● Exercise aim:
Each line that contains the word "dumbbell" is to be copied from the records below.

● Exercise material:
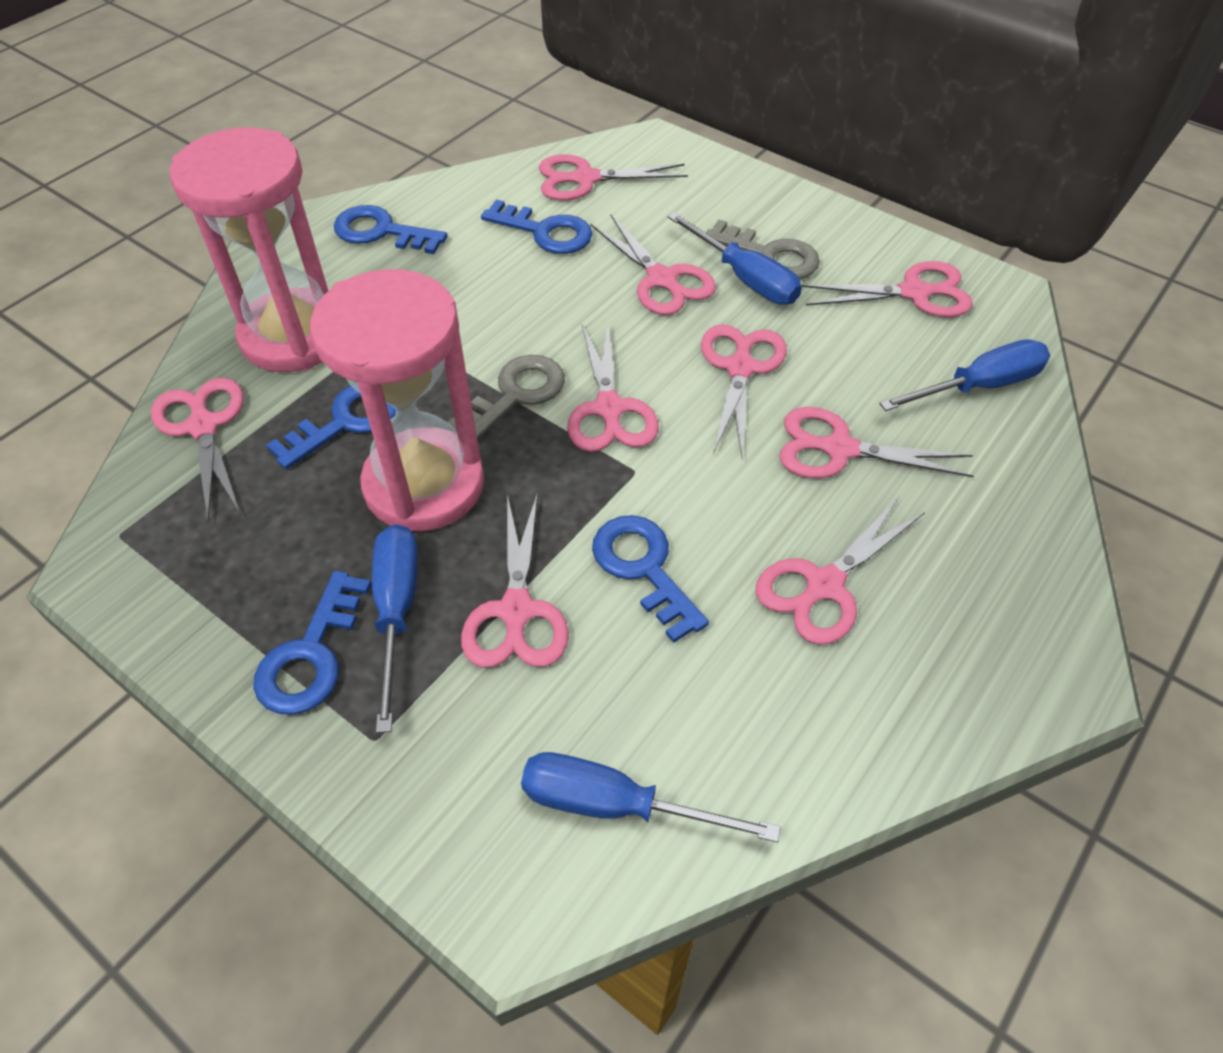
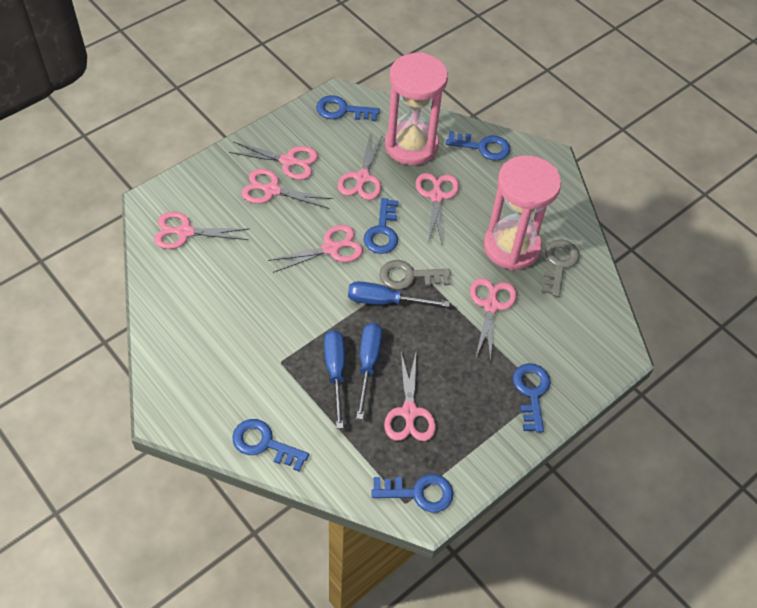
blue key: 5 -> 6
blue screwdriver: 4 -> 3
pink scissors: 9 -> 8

* * *

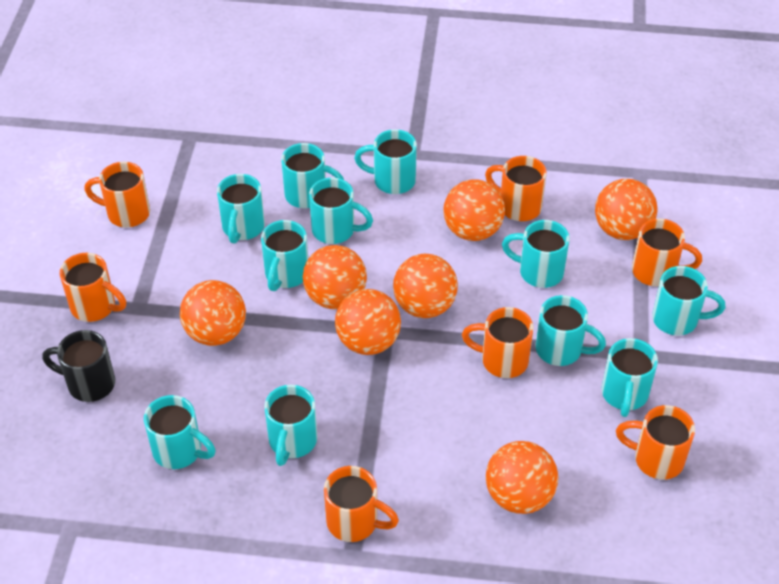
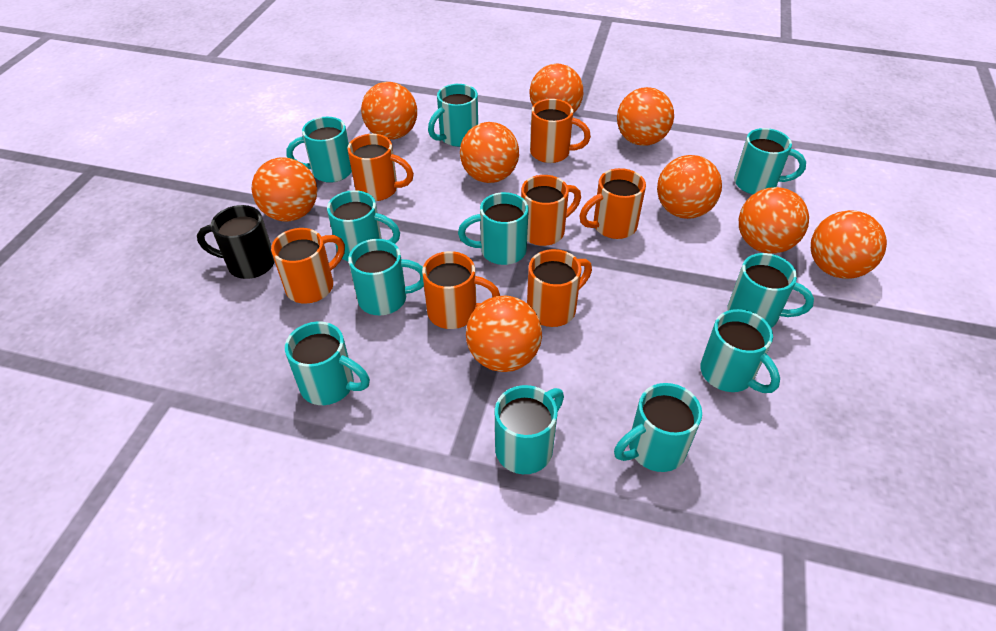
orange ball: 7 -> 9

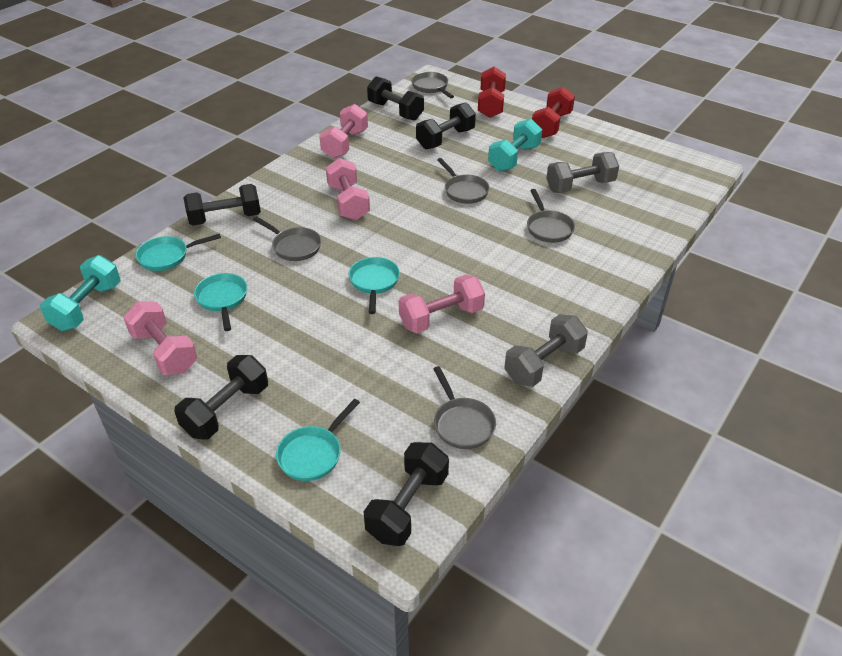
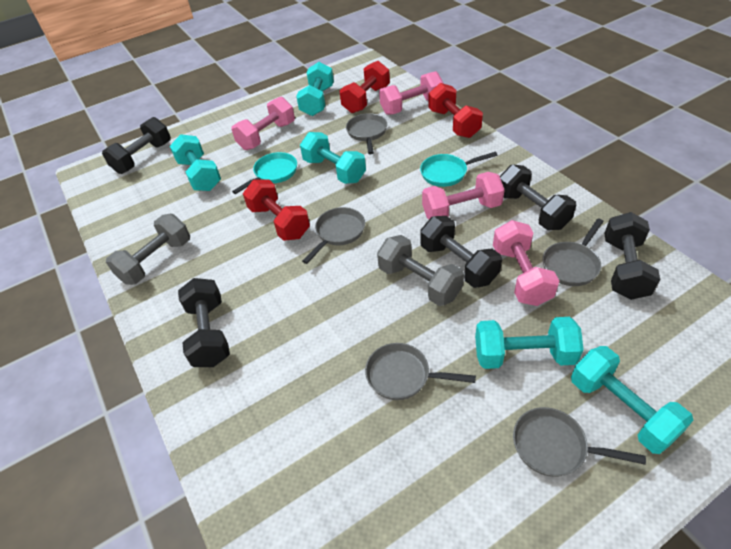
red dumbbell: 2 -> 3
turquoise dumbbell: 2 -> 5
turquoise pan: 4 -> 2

● Reply:
red dumbbell: 2 -> 3
turquoise dumbbell: 2 -> 5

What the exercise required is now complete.